(Records from a dataset)
----
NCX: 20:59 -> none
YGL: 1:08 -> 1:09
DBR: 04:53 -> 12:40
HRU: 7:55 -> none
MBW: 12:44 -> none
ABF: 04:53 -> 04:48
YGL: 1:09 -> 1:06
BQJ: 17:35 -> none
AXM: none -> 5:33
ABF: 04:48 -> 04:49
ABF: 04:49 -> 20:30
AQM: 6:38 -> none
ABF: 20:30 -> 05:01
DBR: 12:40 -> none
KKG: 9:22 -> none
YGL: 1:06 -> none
----
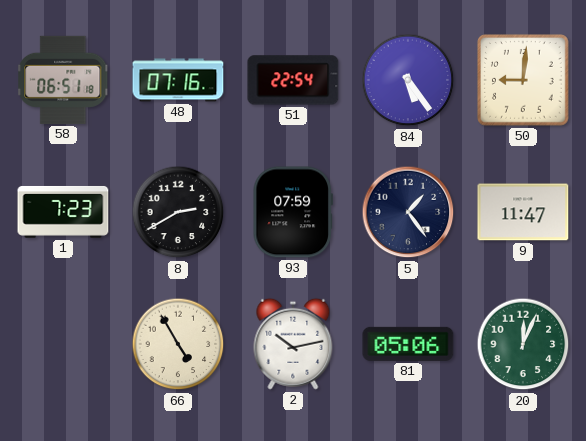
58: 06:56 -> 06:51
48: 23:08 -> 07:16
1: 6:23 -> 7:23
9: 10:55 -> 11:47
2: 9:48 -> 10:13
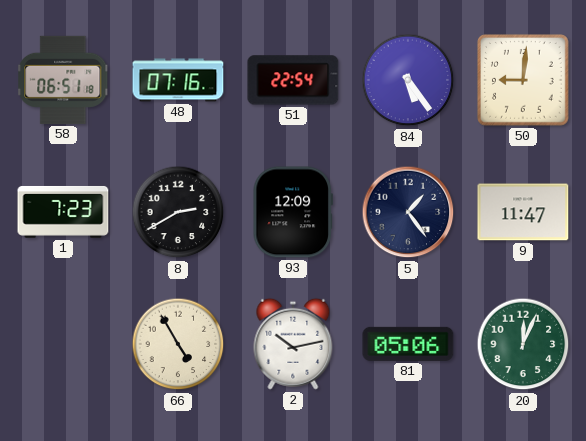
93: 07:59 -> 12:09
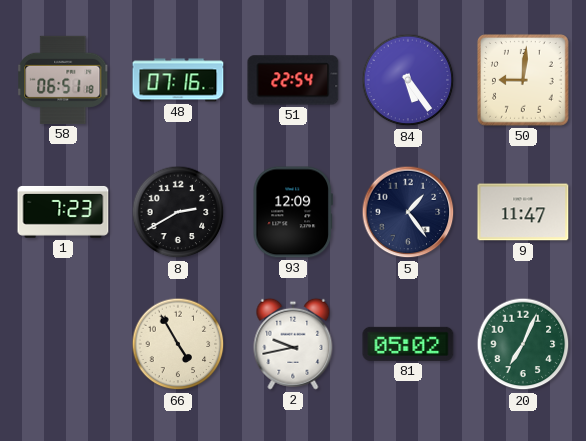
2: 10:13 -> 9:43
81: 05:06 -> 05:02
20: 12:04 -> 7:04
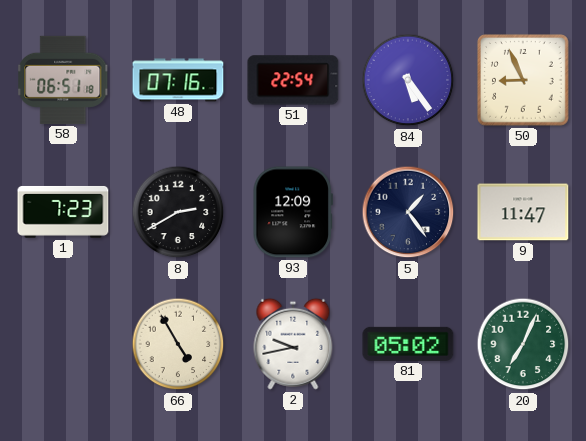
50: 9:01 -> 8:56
----
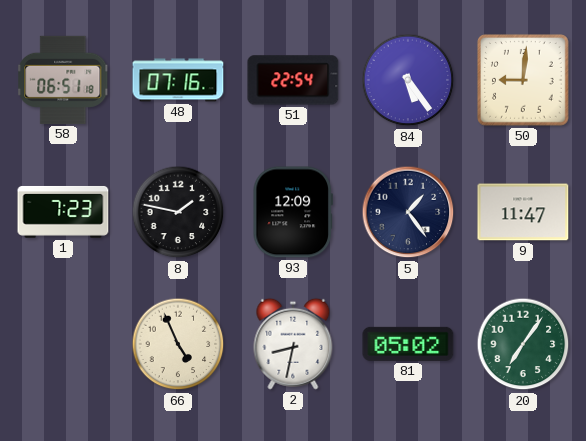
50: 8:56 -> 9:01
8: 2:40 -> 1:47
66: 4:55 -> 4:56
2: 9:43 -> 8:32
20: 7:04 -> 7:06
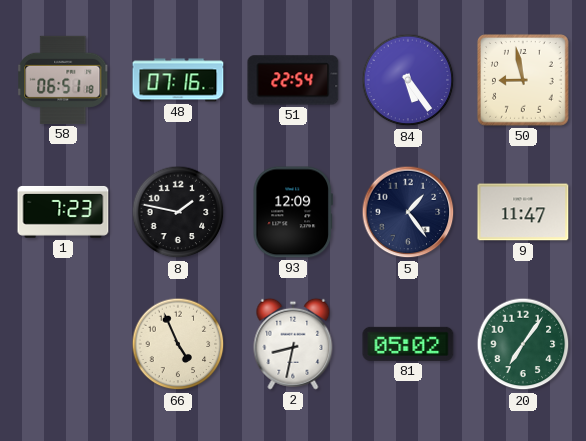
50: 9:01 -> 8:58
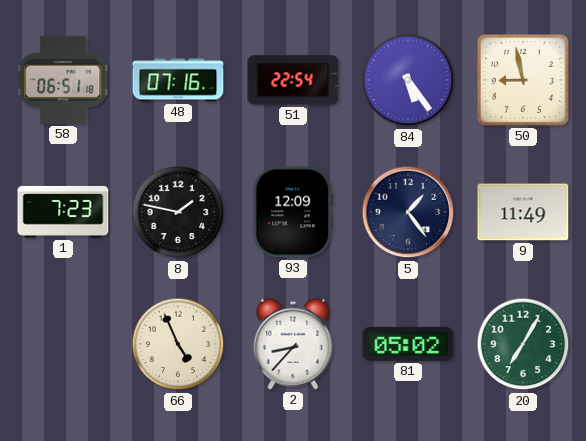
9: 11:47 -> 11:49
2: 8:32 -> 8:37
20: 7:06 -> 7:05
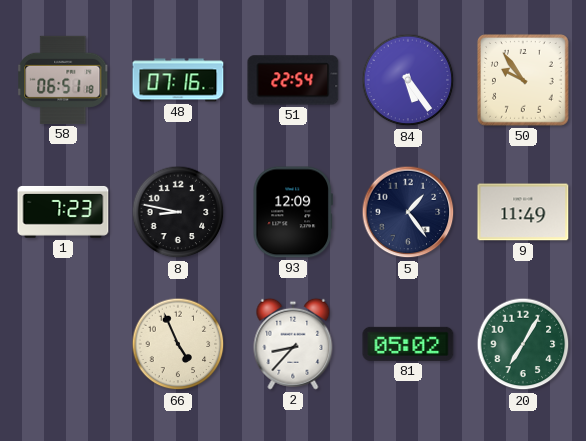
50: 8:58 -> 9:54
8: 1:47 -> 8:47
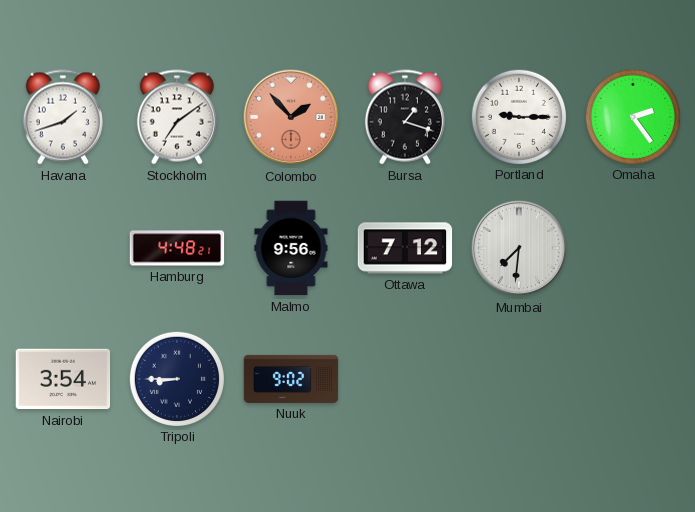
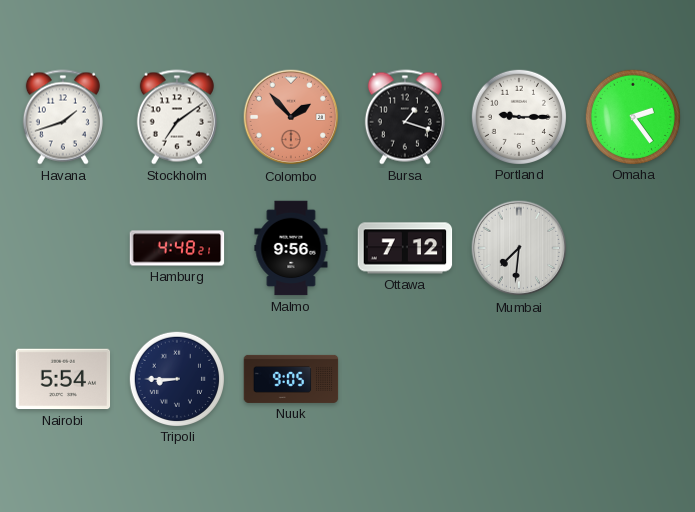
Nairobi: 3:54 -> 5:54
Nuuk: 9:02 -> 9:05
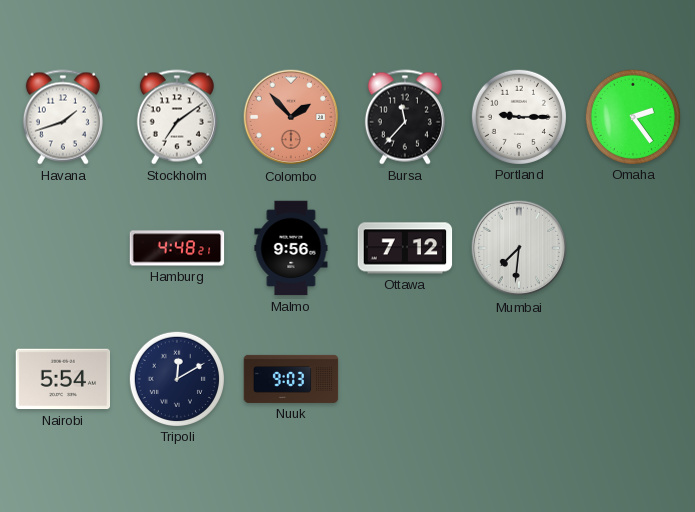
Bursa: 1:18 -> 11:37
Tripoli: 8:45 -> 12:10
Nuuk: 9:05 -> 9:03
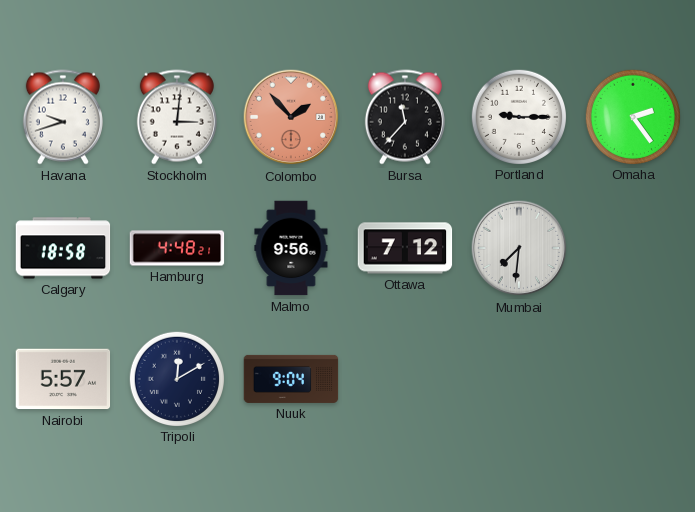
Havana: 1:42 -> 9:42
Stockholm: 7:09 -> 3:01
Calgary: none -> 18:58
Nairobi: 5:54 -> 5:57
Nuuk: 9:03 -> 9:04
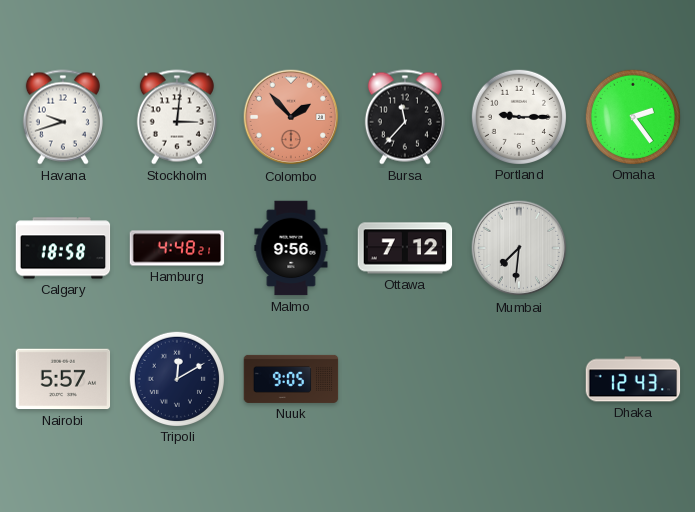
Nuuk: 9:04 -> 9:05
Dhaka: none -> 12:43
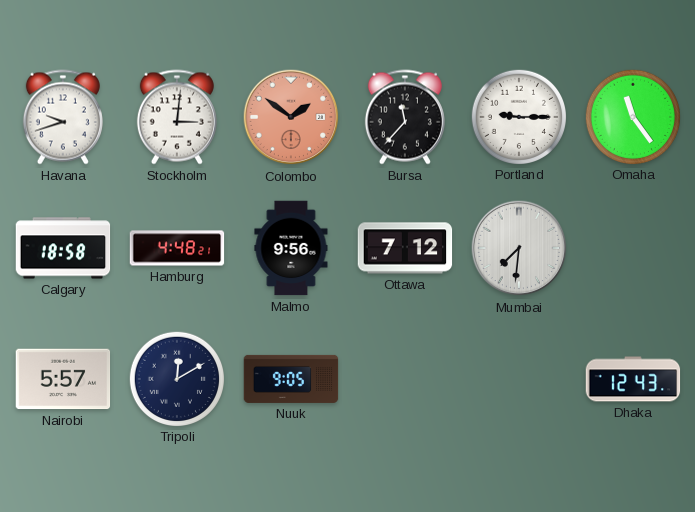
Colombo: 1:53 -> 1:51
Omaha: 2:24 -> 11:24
----
## SHORT TASK
Reproduce verbatim the part of the listing that opens with the line containing "Havana: 1:42 -> 9:42" and closes with the line containing "Omaha: 2:24 -> 11:24", including both of those lines, and leave the pictures out of the answer.

## SOLUTION TO THIS EXERCISE
Havana: 1:42 -> 9:42
Stockholm: 7:09 -> 3:01
Calgary: none -> 18:58
Nairobi: 5:54 -> 5:57
Nuuk: 9:03 -> 9:04
Nuuk: 9:04 -> 9:05
Dhaka: none -> 12:43
Colombo: 1:53 -> 1:51
Omaha: 2:24 -> 11:24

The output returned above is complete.